§ Work instruction
Locate each line with the string "insert" in the listing below and copy it.

Start of Block

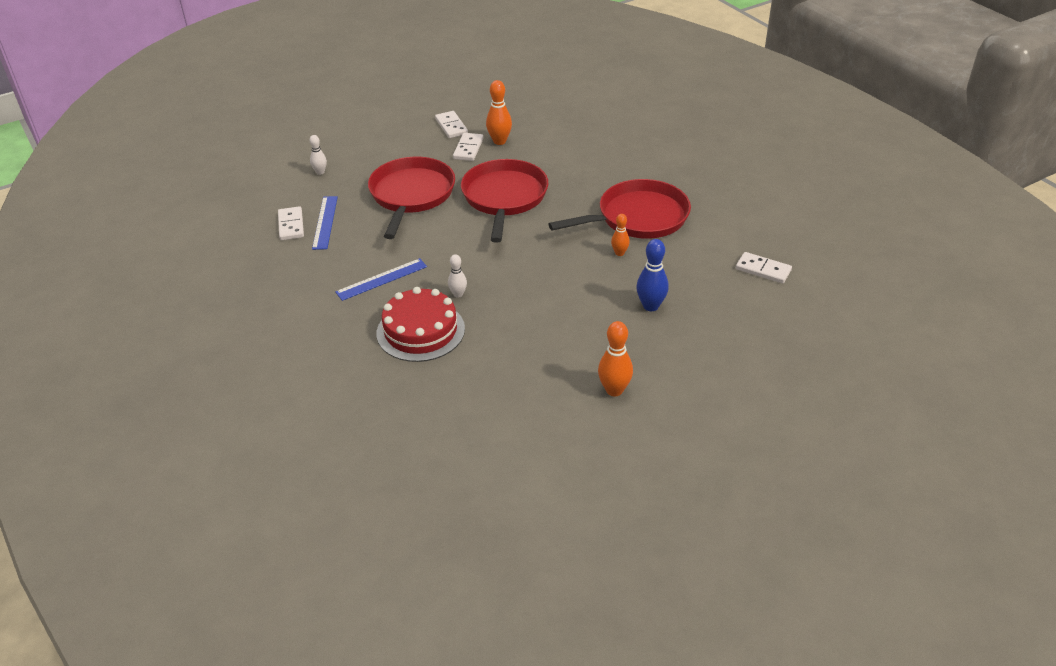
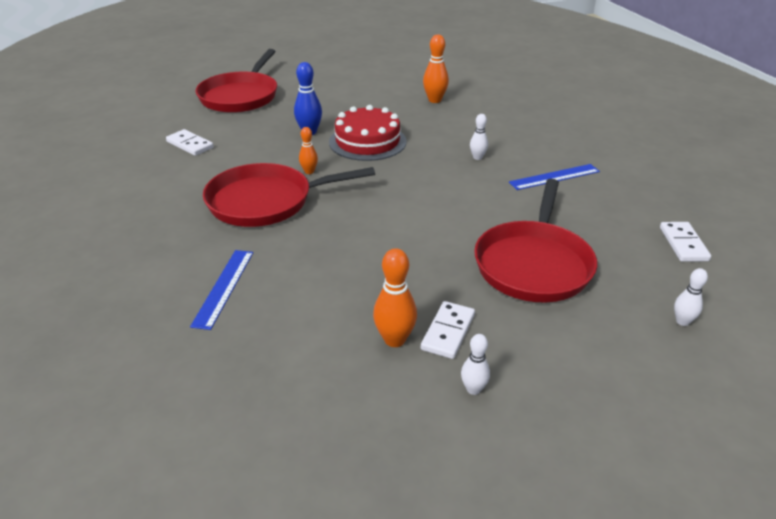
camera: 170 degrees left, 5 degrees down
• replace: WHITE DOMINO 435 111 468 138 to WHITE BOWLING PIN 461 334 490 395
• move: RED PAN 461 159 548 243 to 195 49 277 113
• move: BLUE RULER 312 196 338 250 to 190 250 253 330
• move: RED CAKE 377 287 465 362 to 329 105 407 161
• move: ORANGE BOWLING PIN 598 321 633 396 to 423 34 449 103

End of Block
Start of Block

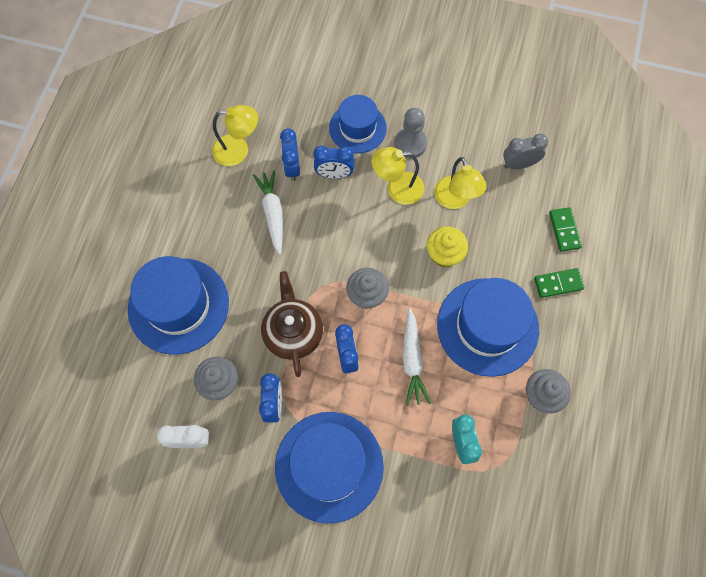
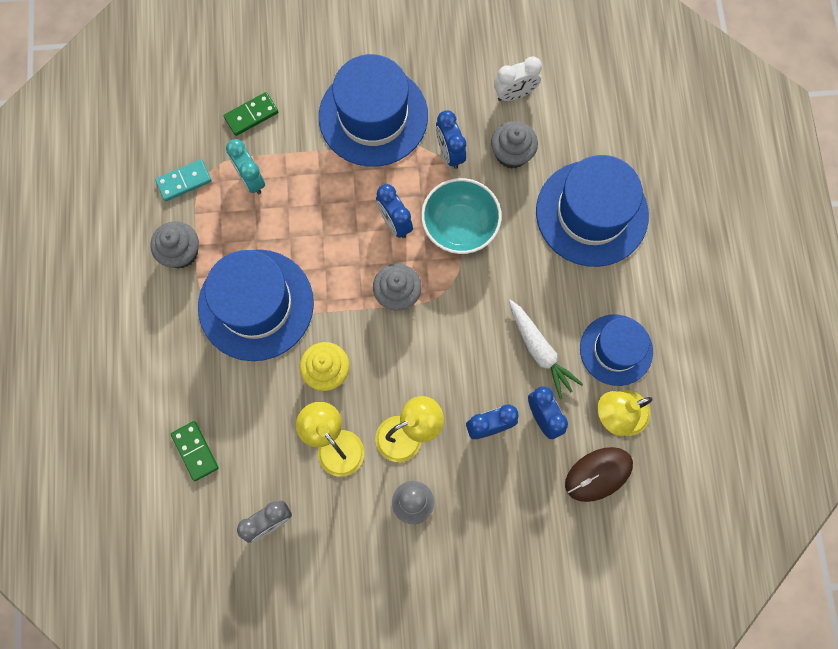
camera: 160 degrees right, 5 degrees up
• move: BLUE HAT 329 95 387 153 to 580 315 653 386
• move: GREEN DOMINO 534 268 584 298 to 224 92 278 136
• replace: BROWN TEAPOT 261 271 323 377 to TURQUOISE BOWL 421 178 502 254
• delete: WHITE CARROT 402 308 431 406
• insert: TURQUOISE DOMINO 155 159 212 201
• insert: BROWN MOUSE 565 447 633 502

End of Block

§ Solution below
• insert: TURQUOISE DOMINO 155 159 212 201
• insert: BROWN MOUSE 565 447 633 502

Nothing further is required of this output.